§ **Instructions to follow**: Read the listing below and copy out every line that holds "purple".

§ **Study material**:
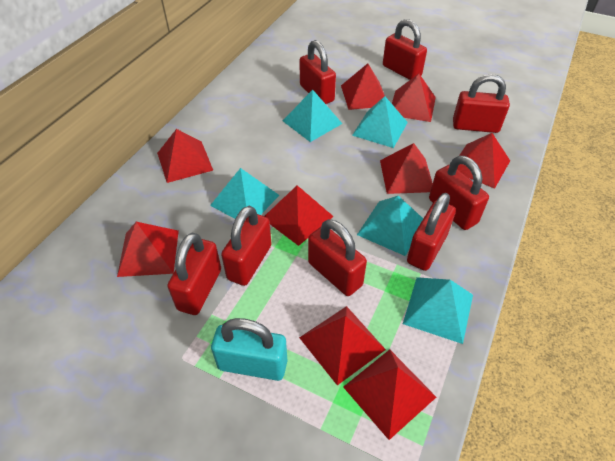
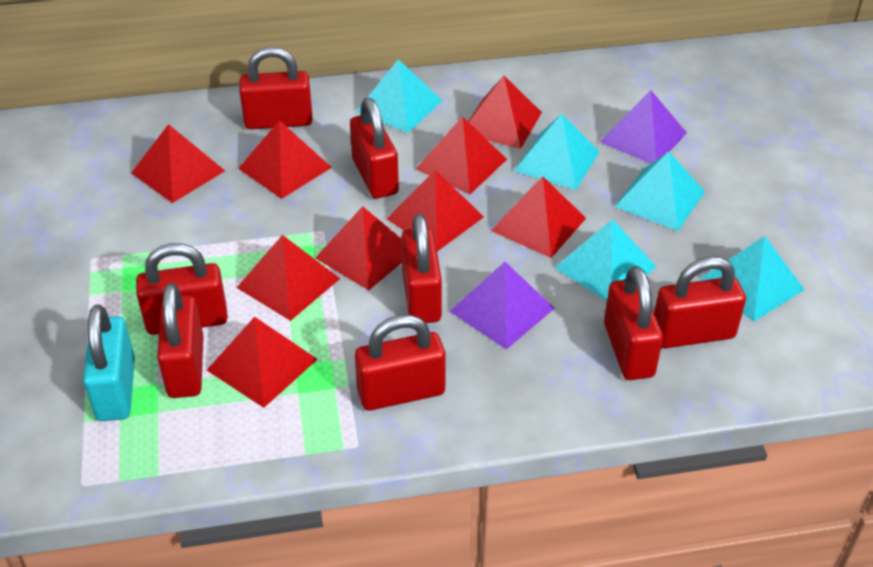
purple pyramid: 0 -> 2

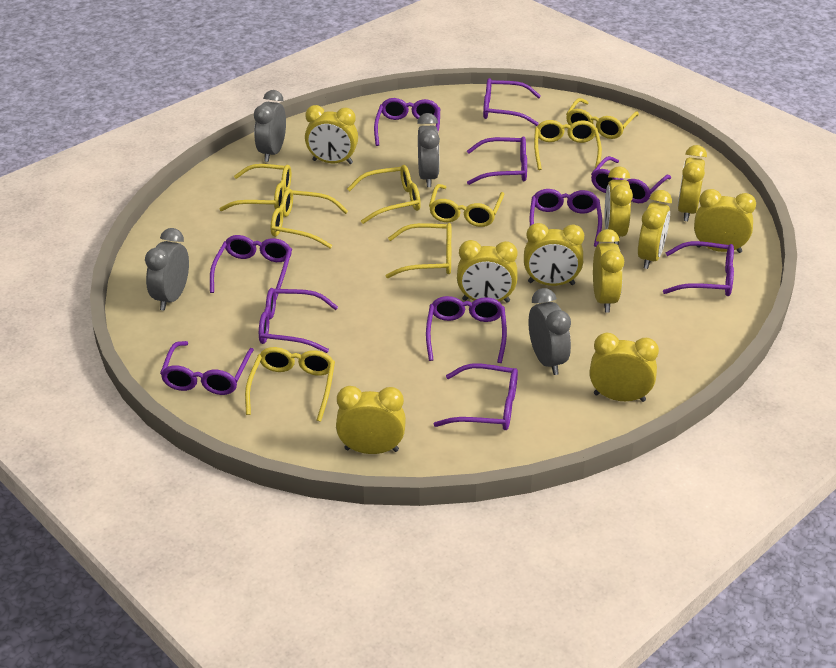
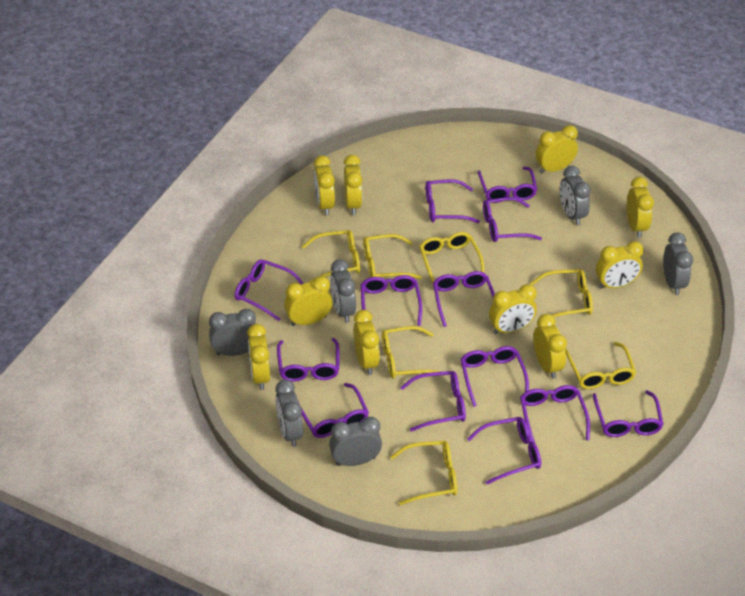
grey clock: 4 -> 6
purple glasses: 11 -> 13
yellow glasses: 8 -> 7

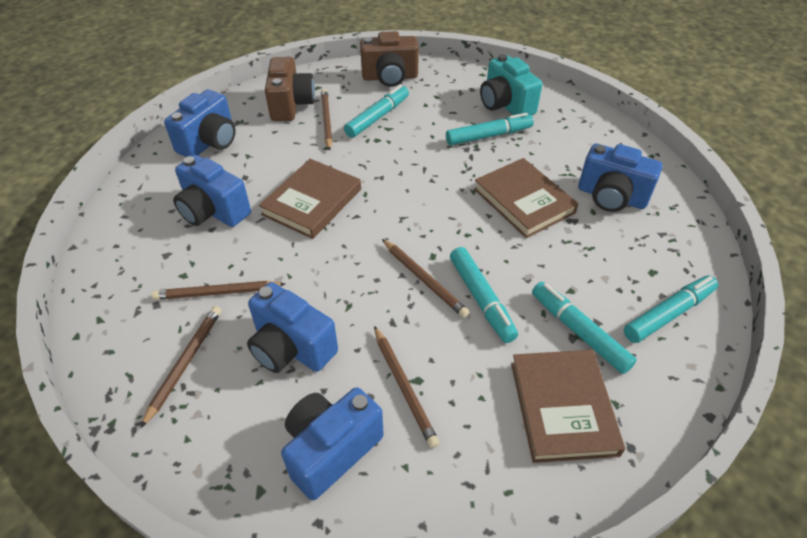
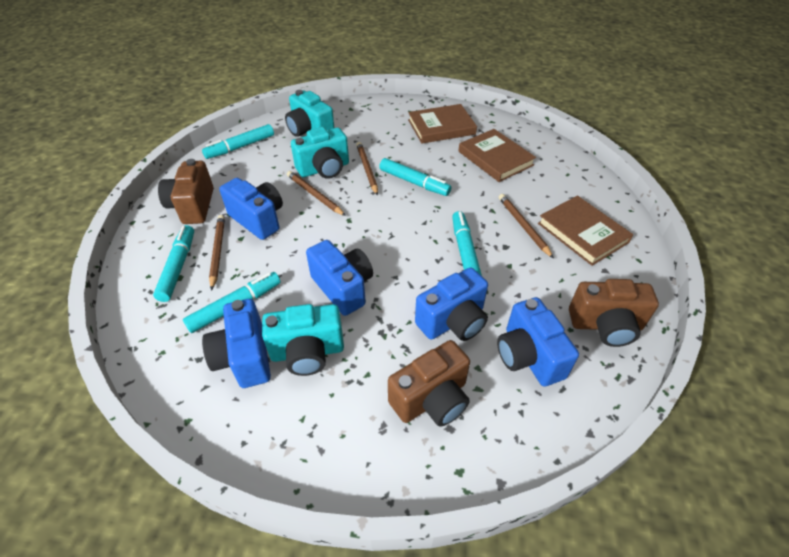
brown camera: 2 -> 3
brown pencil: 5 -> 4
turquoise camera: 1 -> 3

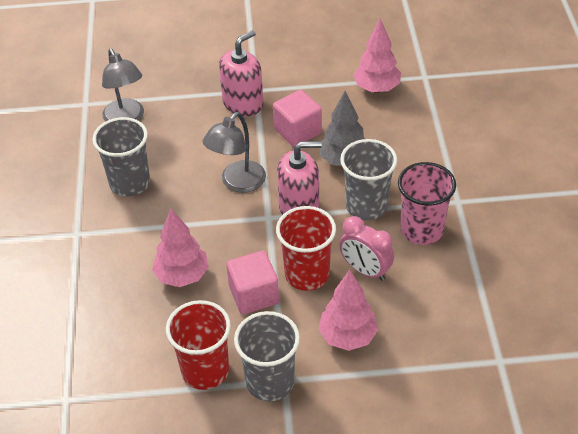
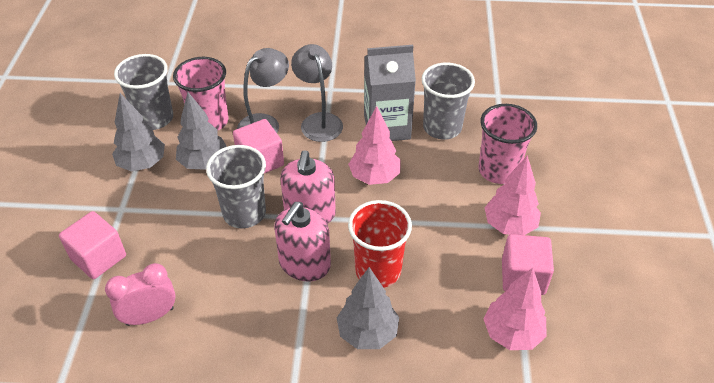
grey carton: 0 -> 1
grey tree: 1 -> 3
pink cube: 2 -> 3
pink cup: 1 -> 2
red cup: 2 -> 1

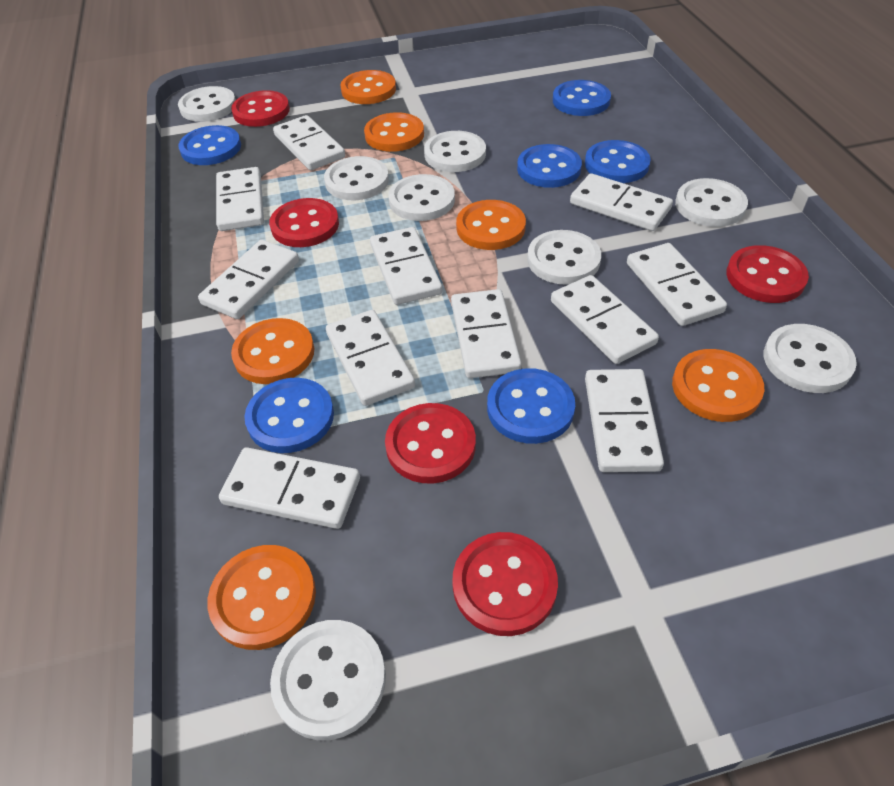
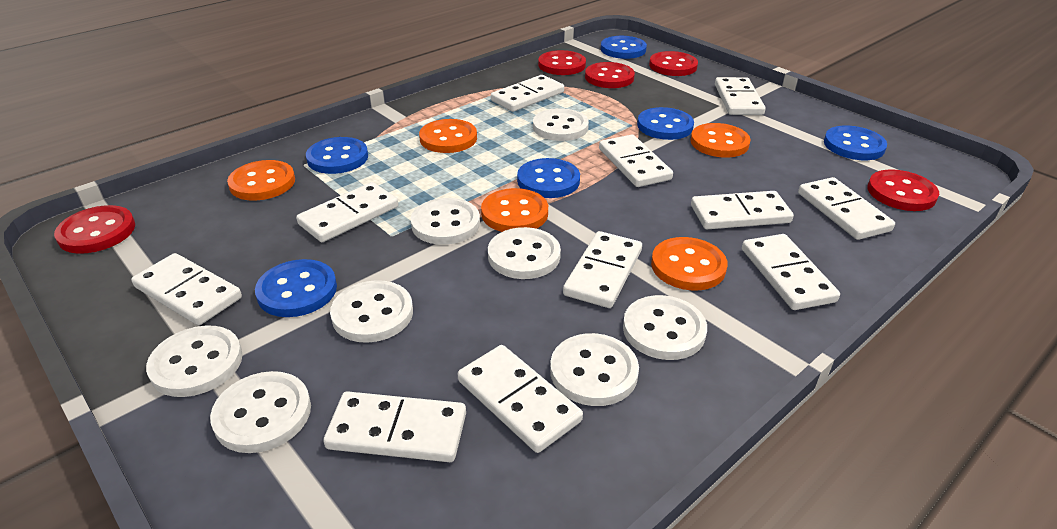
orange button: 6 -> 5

§ **Reply**:
purple pyramid: 0 -> 2
purple glasses: 11 -> 13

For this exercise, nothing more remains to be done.